Assigned task
Each line in the material below, starting at the one with "green round brick H10" and ending at the one with "lime brick F8:G8", is to be reproduced exactly; no picture is to be copied.

[Input for this task Boundary: Start]

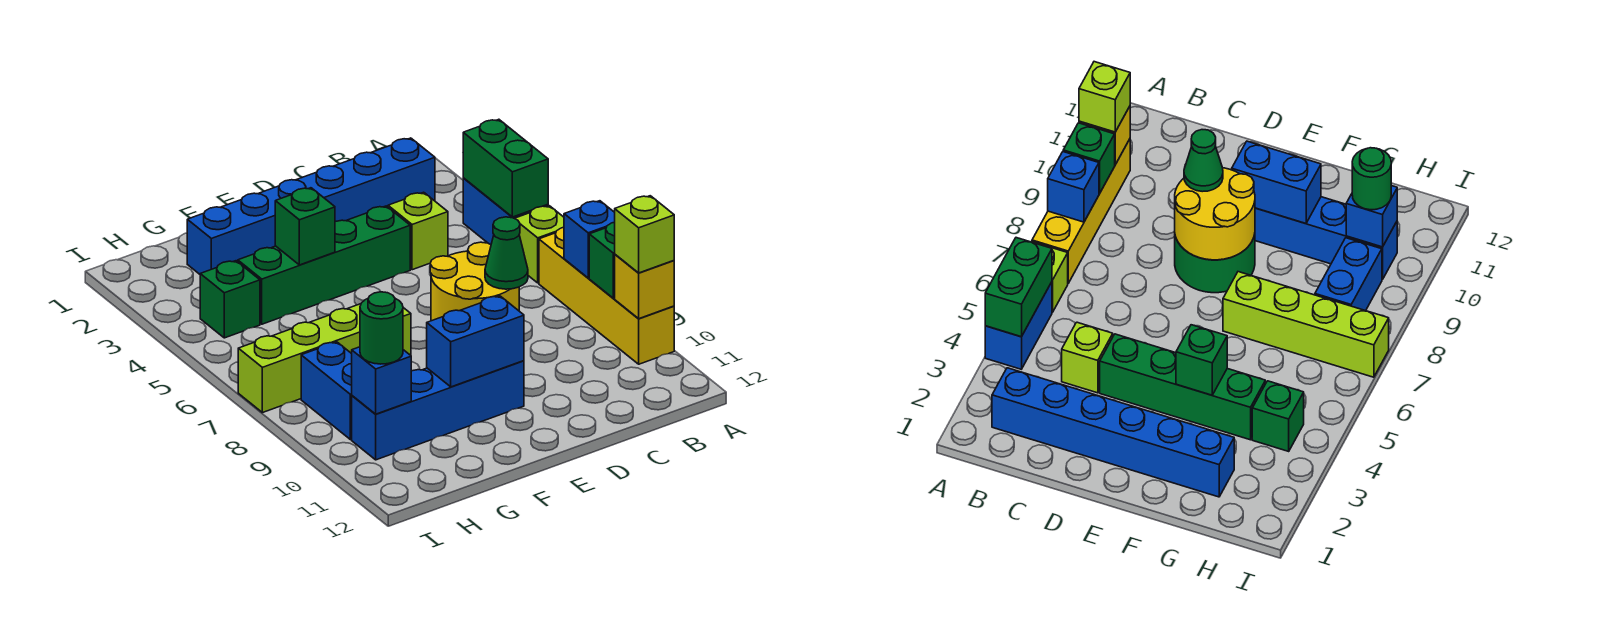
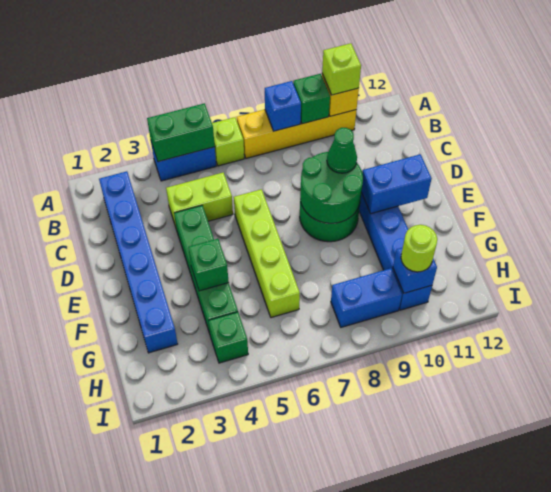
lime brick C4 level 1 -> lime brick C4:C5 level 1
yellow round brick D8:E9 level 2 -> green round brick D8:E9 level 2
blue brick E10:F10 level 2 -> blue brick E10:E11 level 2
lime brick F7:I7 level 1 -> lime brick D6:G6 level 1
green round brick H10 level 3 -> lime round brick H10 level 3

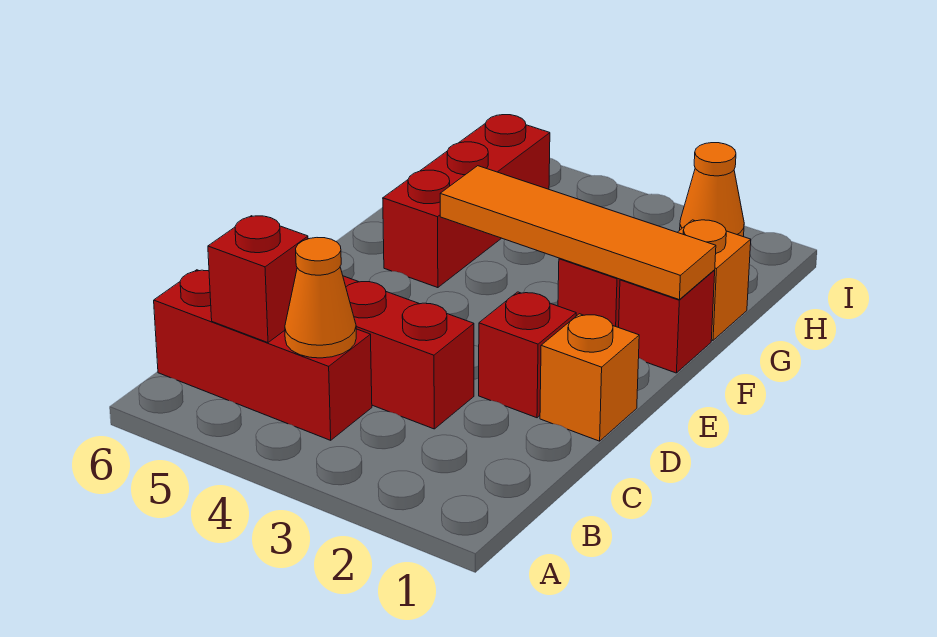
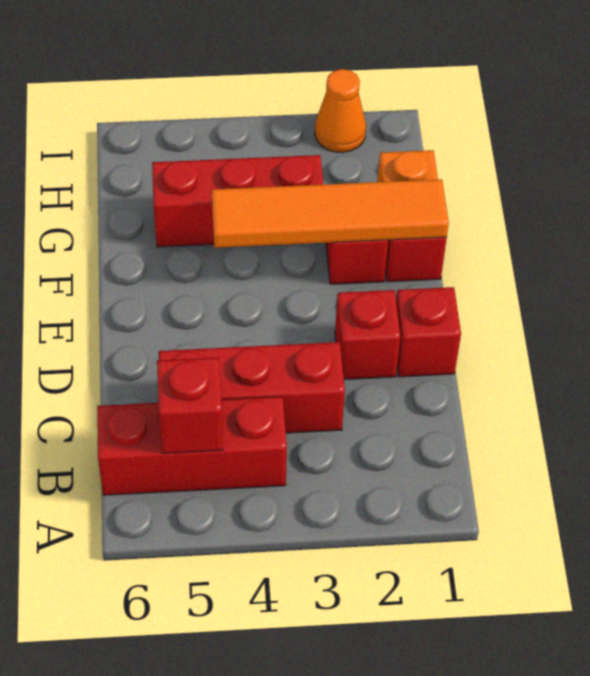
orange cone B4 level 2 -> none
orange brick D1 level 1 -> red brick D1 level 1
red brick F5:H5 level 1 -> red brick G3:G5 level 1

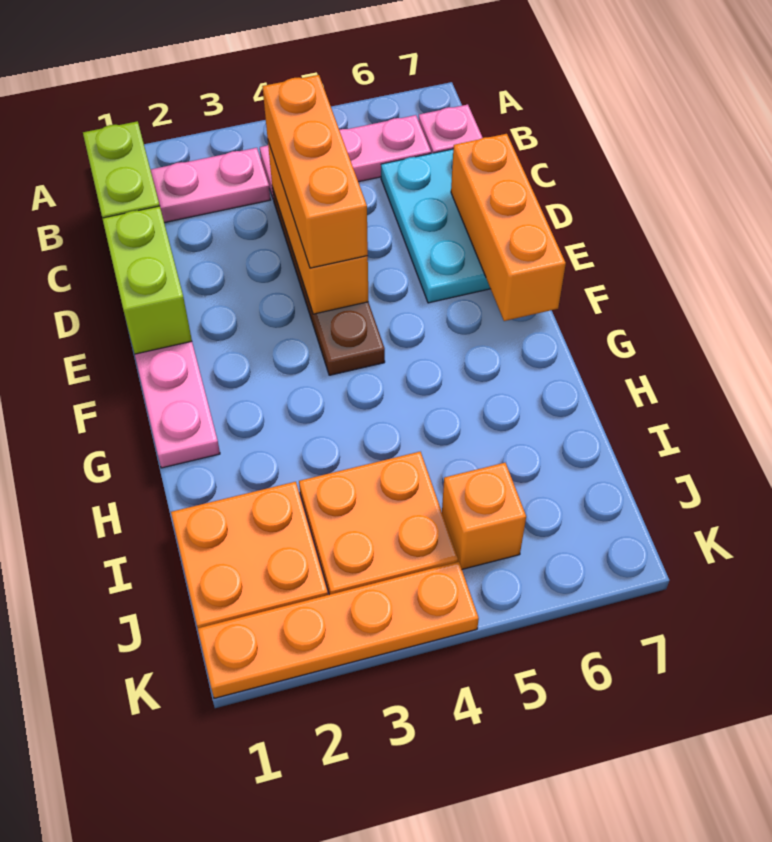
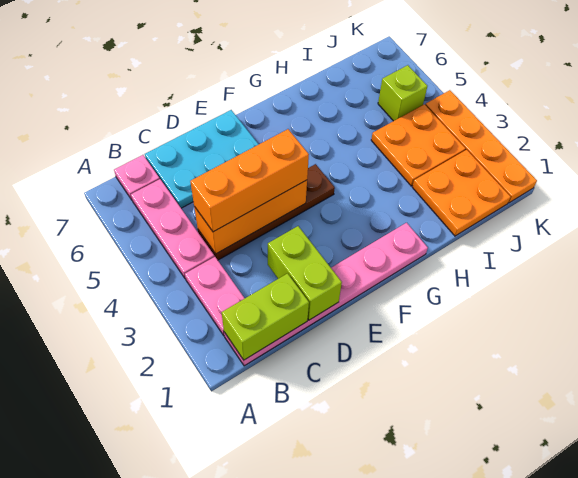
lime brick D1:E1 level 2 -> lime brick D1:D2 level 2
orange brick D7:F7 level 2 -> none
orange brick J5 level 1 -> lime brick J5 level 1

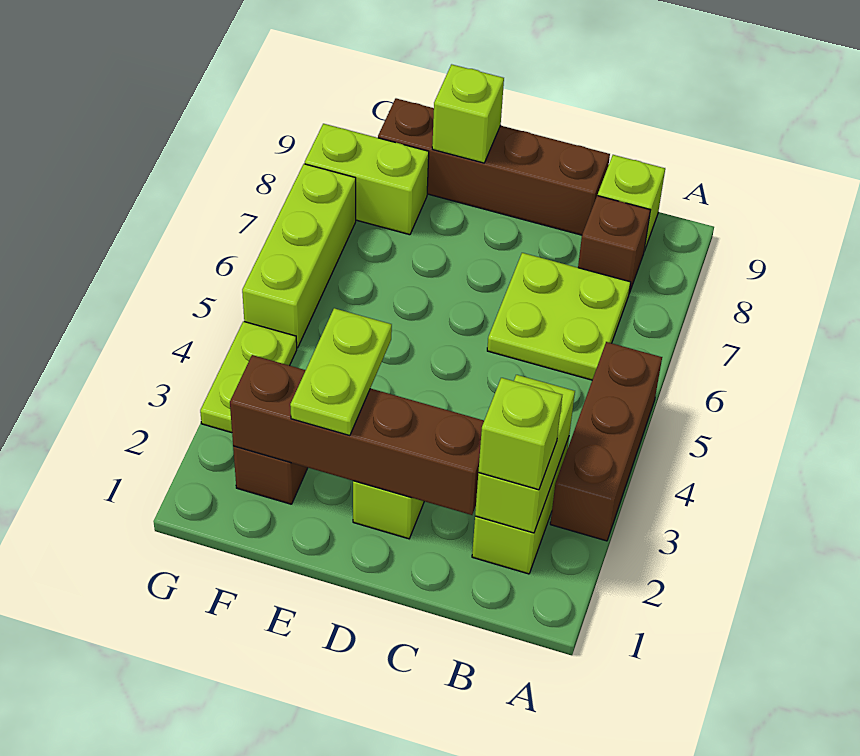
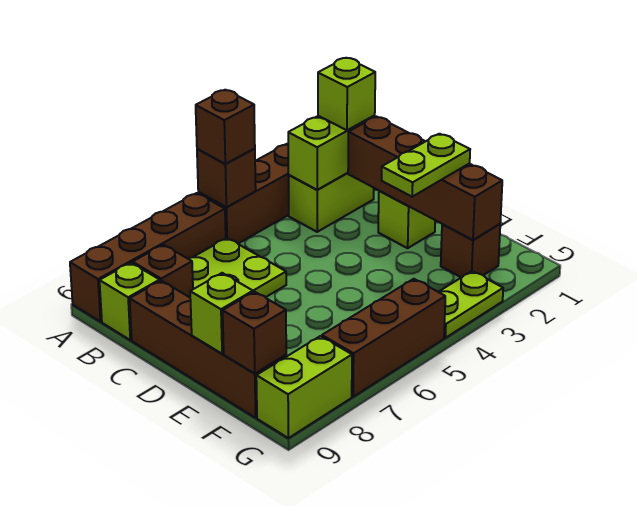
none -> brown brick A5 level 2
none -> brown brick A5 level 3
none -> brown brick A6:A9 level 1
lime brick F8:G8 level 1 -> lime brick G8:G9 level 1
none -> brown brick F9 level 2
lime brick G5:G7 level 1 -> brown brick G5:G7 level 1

[Input for this task Boundary: End]

Answer box
green round brick H10 level 3 -> lime round brick H10 level 3

orange cone B4 level 2 -> none
orange brick D1 level 1 -> red brick D1 level 1
red brick F5:H5 level 1 -> red brick G3:G5 level 1

lime brick D1:E1 level 2 -> lime brick D1:D2 level 2
orange brick D7:F7 level 2 -> none
orange brick J5 level 1 -> lime brick J5 level 1

none -> brown brick A5 level 2
none -> brown brick A5 level 3
none -> brown brick A6:A9 level 1
lime brick F8:G8 level 1 -> lime brick G8:G9 level 1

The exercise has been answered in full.